(Saved data entries)
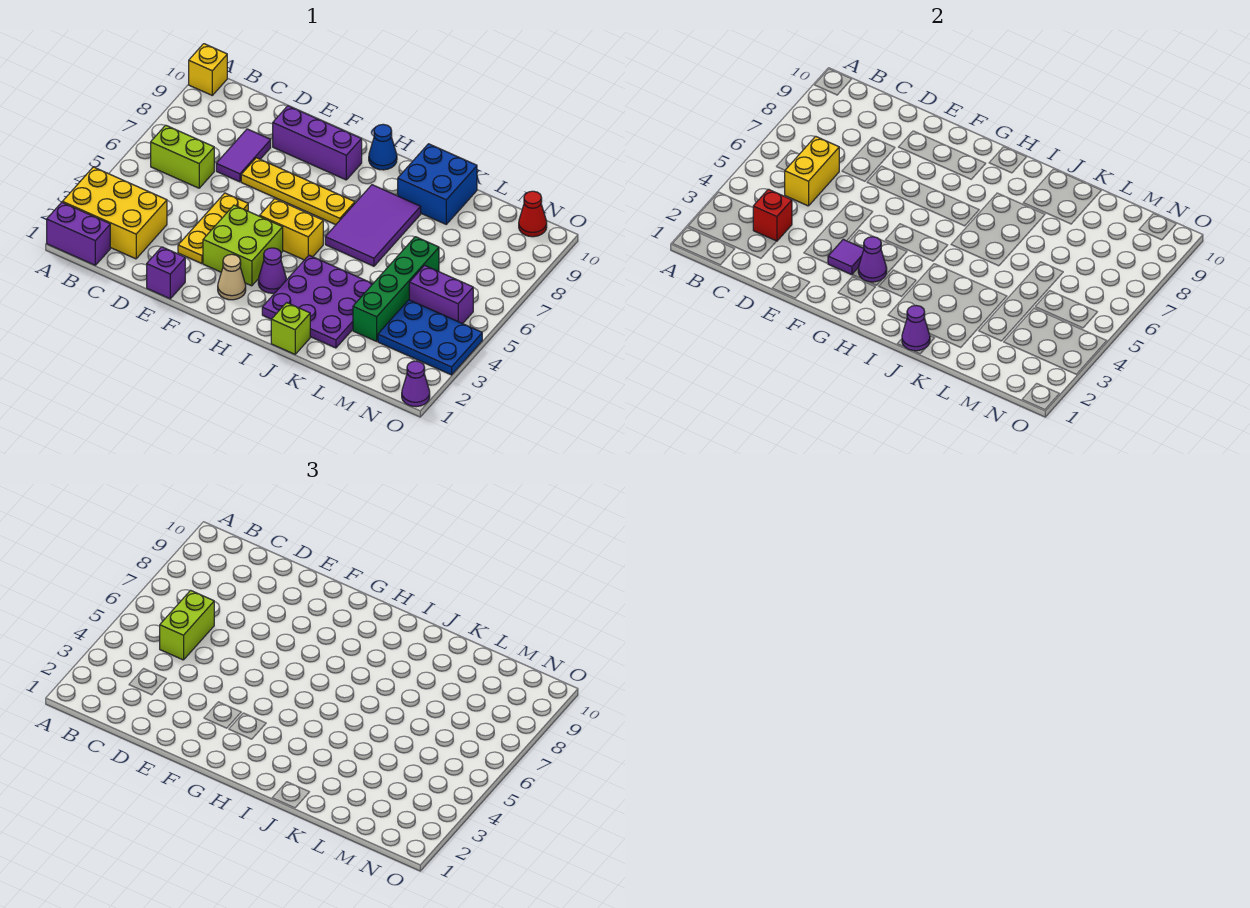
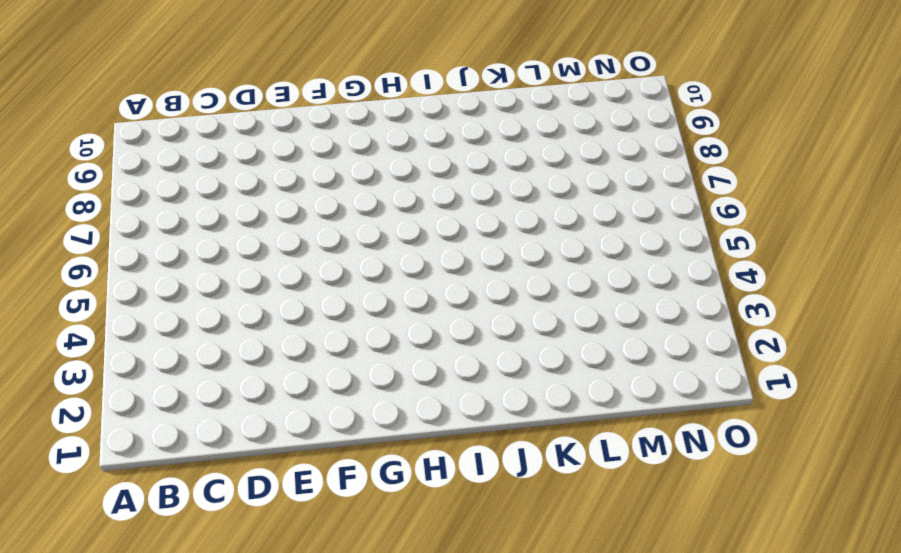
none -> purple brick A1:B1 level 1
none -> yellow brick A2:C3 level 1
none -> yellow brick A10 level 1

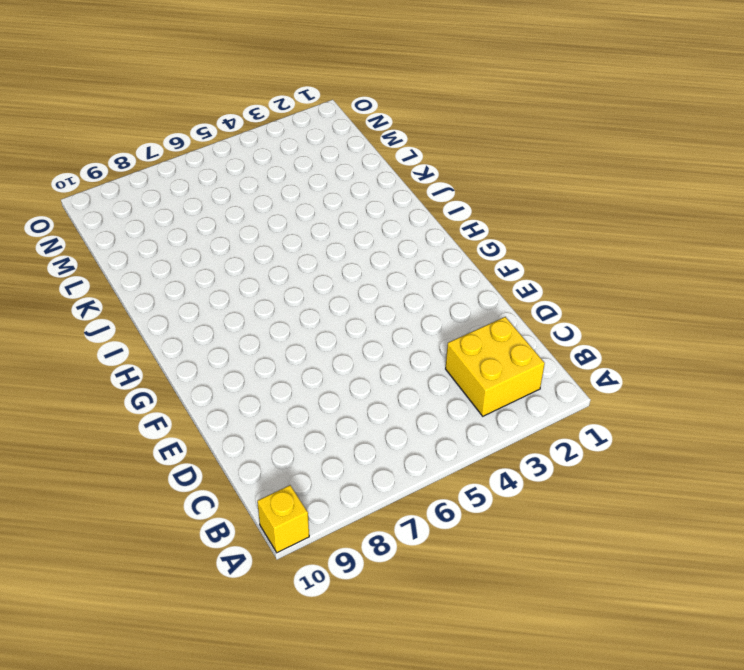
yellow brick B2:C3 level 1 -> yellow brick A2:C3 level 1
none -> purple brick A1:B1 level 1
none -> lime brick B6:C6 level 1
none -> purple tile D7:D8 level 1

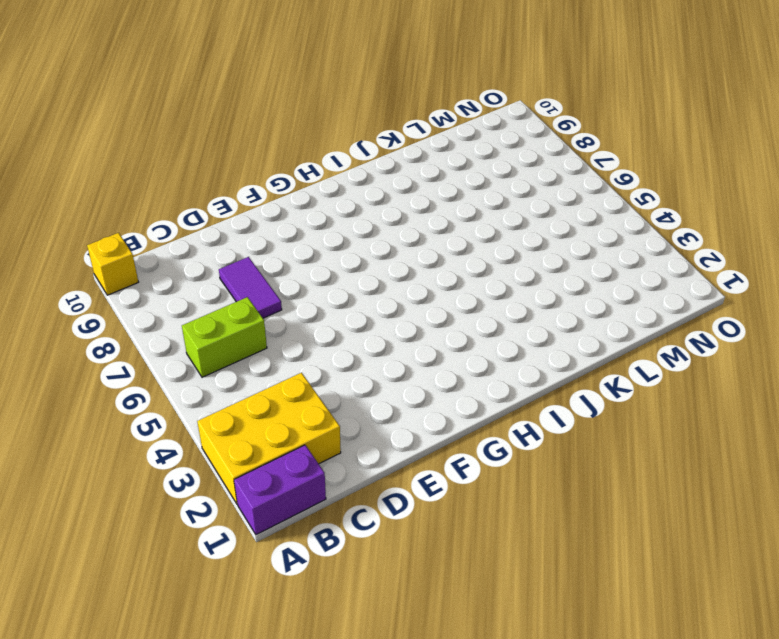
none -> purple brick E1 level 1
none -> yellow plate E3:E5 level 1
none -> yellow plate E7:H7 level 1

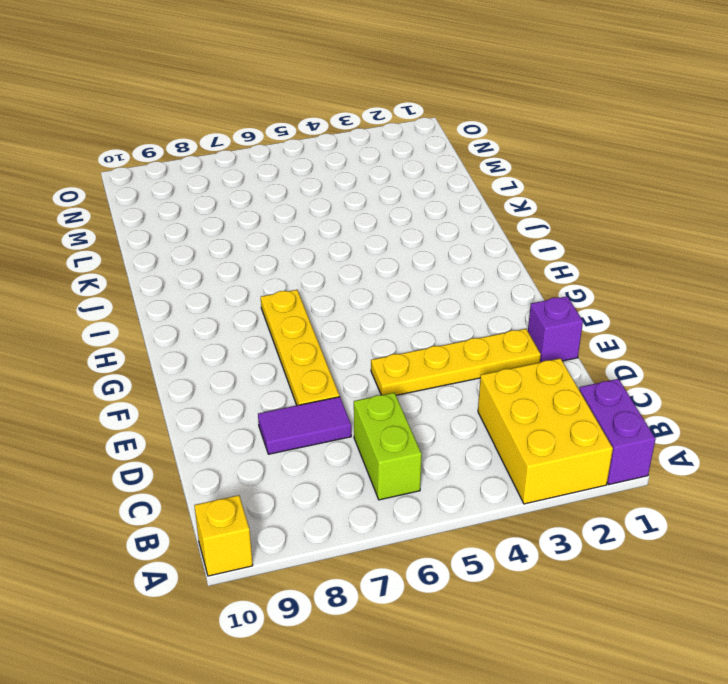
yellow plate E2:E5 level 1 -> yellow plate E3:E5 level 1
none -> purple brick E9:G9 level 1
none -> lime brick F3:G4 level 1
none -> tan cone G2 level 1

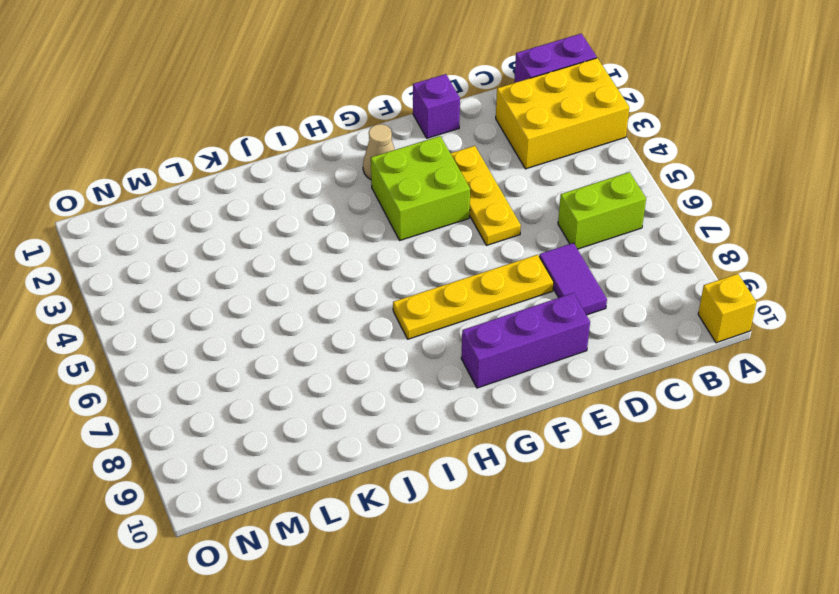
none -> yellow brick G5:H5 level 1
none -> purple cone H3 level 1
none -> blue cone H10 level 1

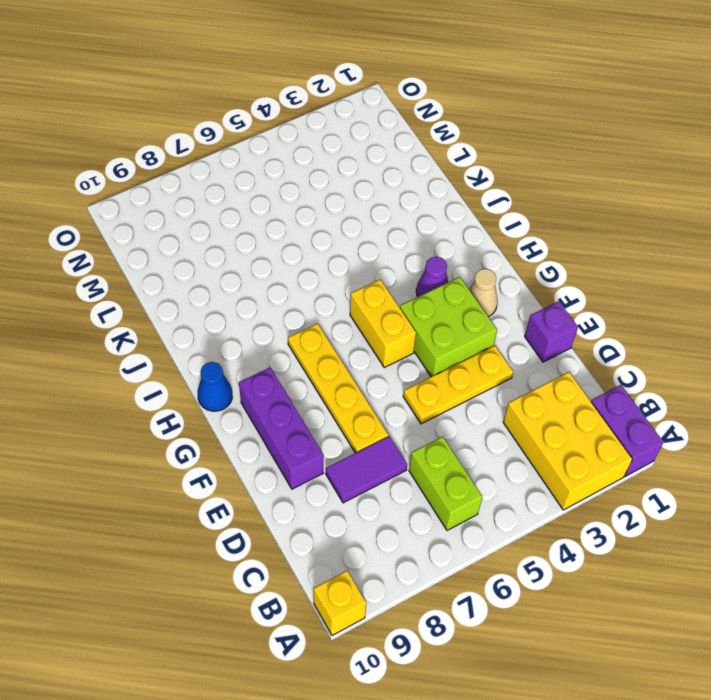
none -> purple plate I2:K4 level 1
none -> purple tile I6:J8 level 1
none -> lime brick J1 level 1

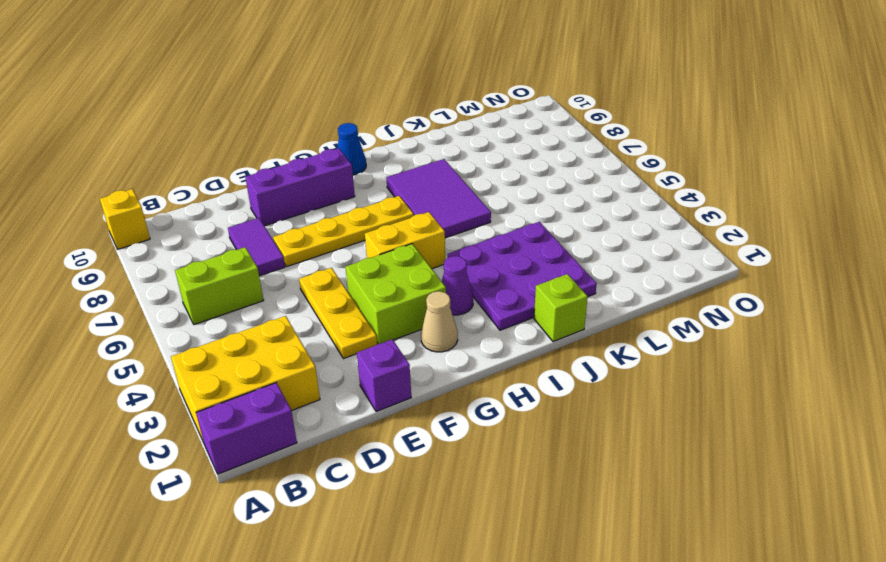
none -> blue brick J9:K10 level 1
none -> green brick L3:L6 level 1
none -> blue plate M3:O4 level 1

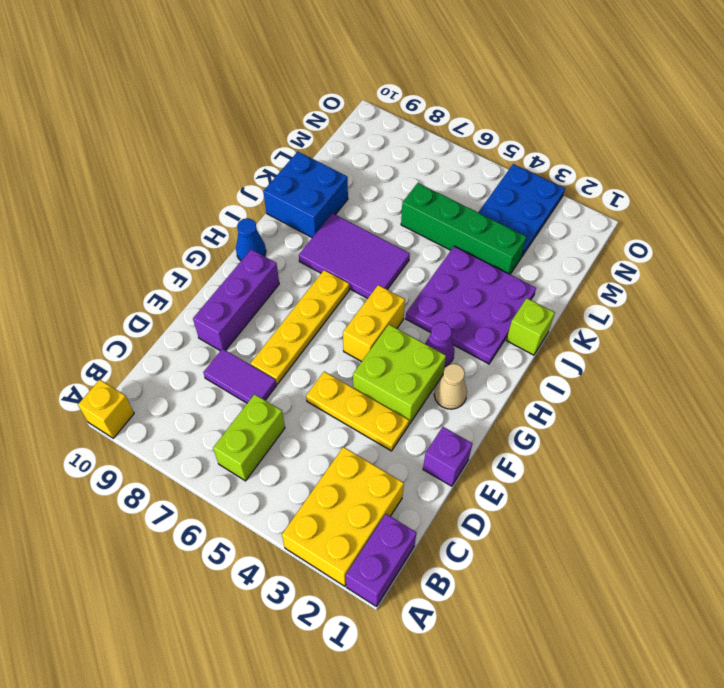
none -> purple brick M5:N5 level 1
none -> red cone N10 level 1
none -> purple cone O1 level 1

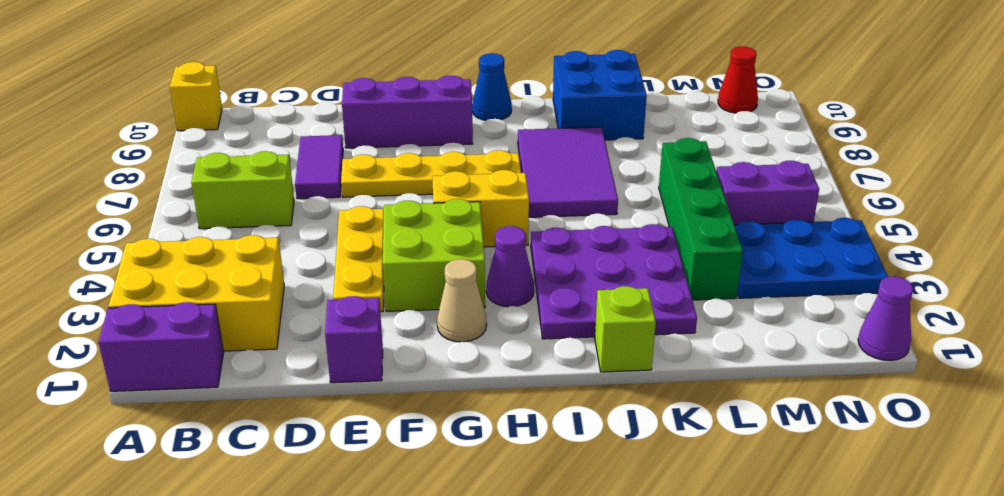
none -> red brick C3 level 2
none -> yellow brick C5:C6 level 2
none -> purple tile F3 level 2

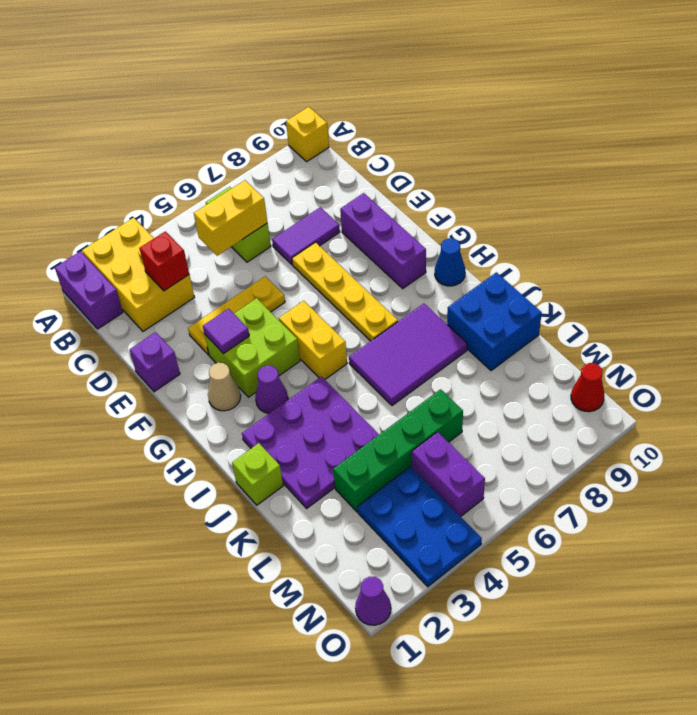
none -> purple cone G3 level 2
none -> purple cone J1 level 2
none -> lime brick C5:C6 level 3

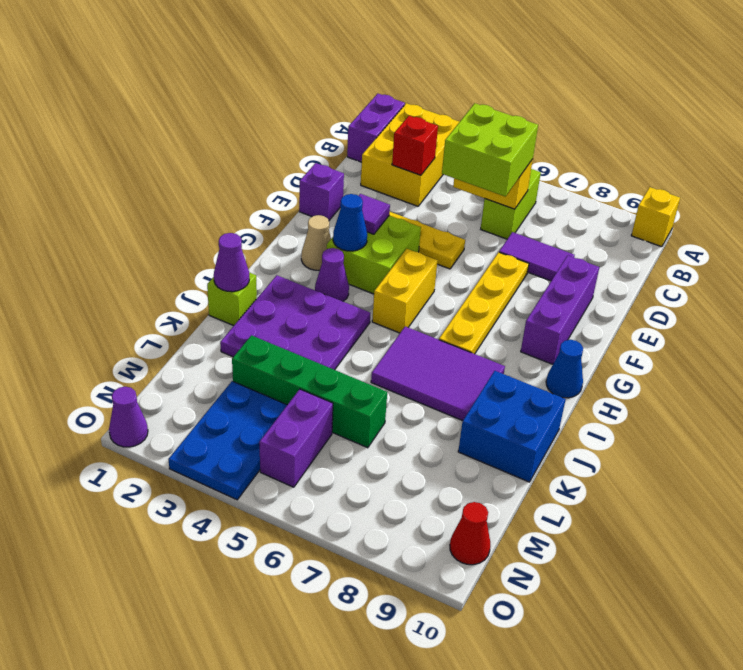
lime brick C5:D6 level 3 -> lime brick C5:C6 level 3
blue cone G3 level 2 -> purple cone G3 level 2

### EXERCISE GOAL
The copy you produce must hold all the records above exactly and none of their pictures.

### RESULT OF THE EXERCISE
none -> purple brick A1:B1 level 1
none -> yellow brick A2:C3 level 1
none -> yellow brick A10 level 1

yellow brick B2:C3 level 1 -> yellow brick A2:C3 level 1
none -> purple brick A1:B1 level 1
none -> lime brick B6:C6 level 1
none -> purple tile D7:D8 level 1

none -> purple brick E1 level 1
none -> yellow plate E3:E5 level 1
none -> yellow plate E7:H7 level 1

yellow plate E2:E5 level 1 -> yellow plate E3:E5 level 1
none -> purple brick E9:G9 level 1
none -> lime brick F3:G4 level 1
none -> tan cone G2 level 1

none -> yellow brick G5:H5 level 1
none -> purple cone H3 level 1
none -> blue cone H10 level 1

none -> purple plate I2:K4 level 1
none -> purple tile I6:J8 level 1
none -> lime brick J1 level 1

none -> blue brick J9:K10 level 1
none -> green brick L3:L6 level 1
none -> blue plate M3:O4 level 1

none -> purple brick M5:N5 level 1
none -> red cone N10 level 1
none -> purple cone O1 level 1

none -> red brick C3 level 2
none -> yellow brick C5:C6 level 2
none -> purple tile F3 level 2

none -> purple cone G3 level 2
none -> purple cone J1 level 2
none -> lime brick C5:C6 level 3

lime brick C5:D6 level 3 -> lime brick C5:C6 level 3
blue cone G3 level 2 -> purple cone G3 level 2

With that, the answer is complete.